• Work instructions:
From the entries below, work out how many lines contain the string "none"; answer with the number alone.
Start of Excerpted data
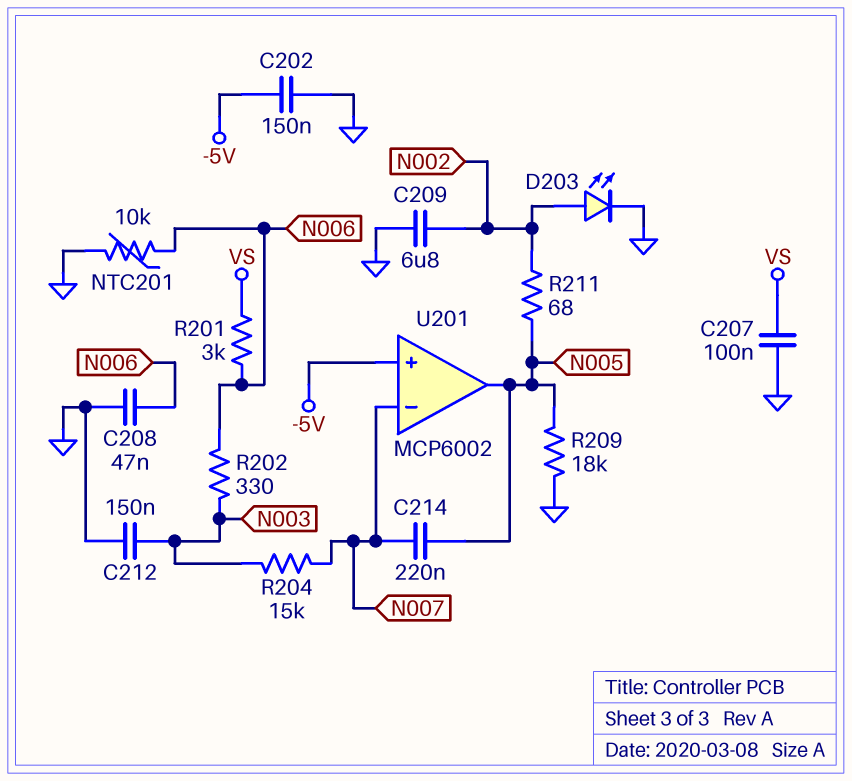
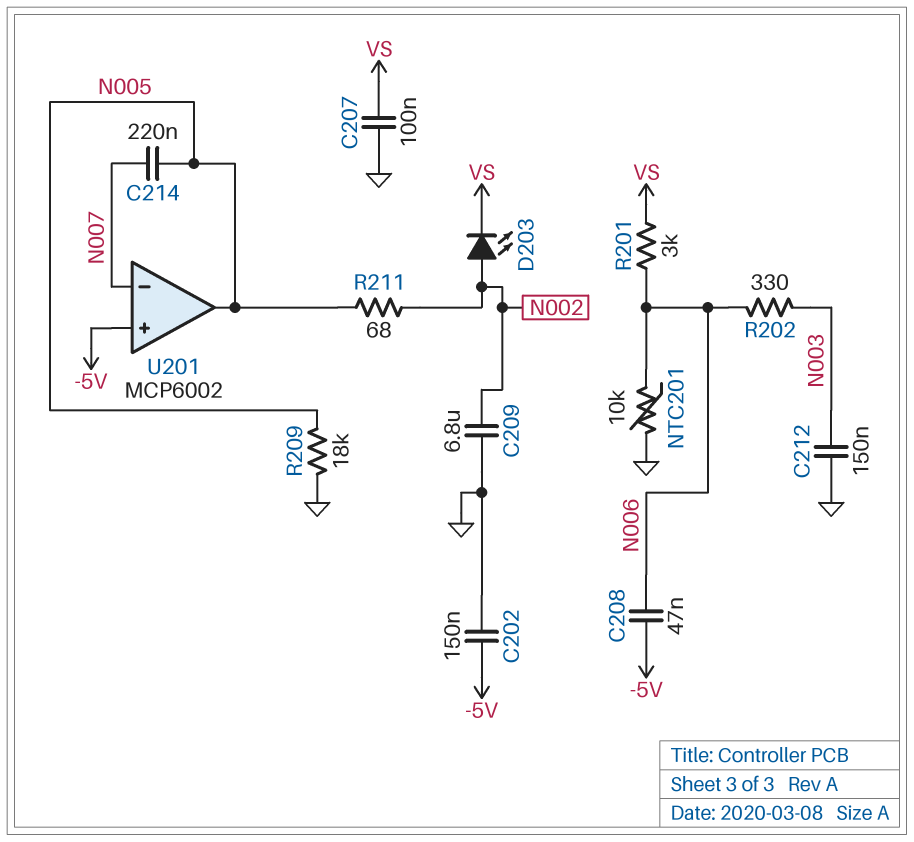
C208: 47nF (GND, N006) -> 47nF (-5V, N006)
D203: LED (A N002, K GND) -> LED (A N002, K VS)
R204: 15k (N003, N007) -> none

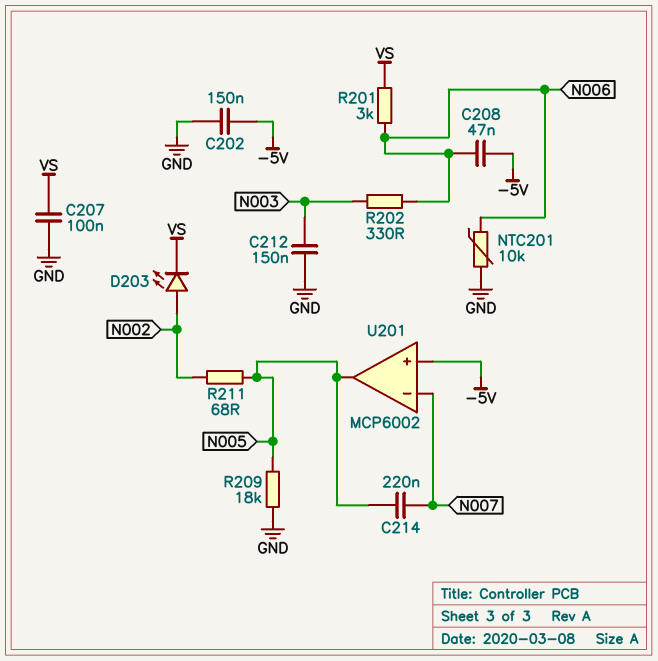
C209: 6.8uF (GND, N002) -> none

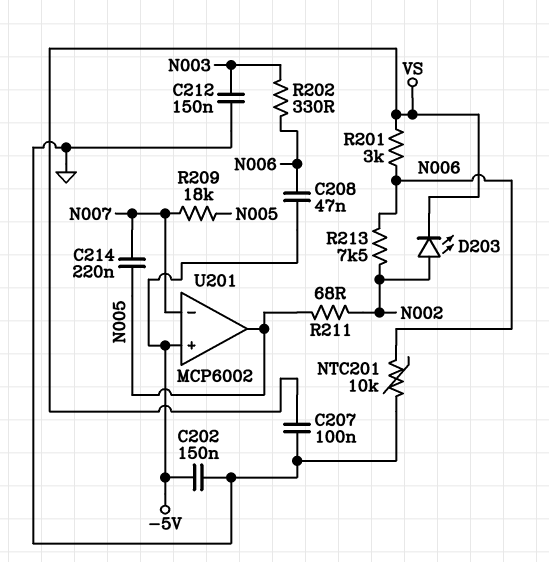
R209: 18k (GND, N005) -> 18k (N005, N007)
R213: none -> 7.5k (N002, N006)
End of Excerpted data
• Answer to the problem:
3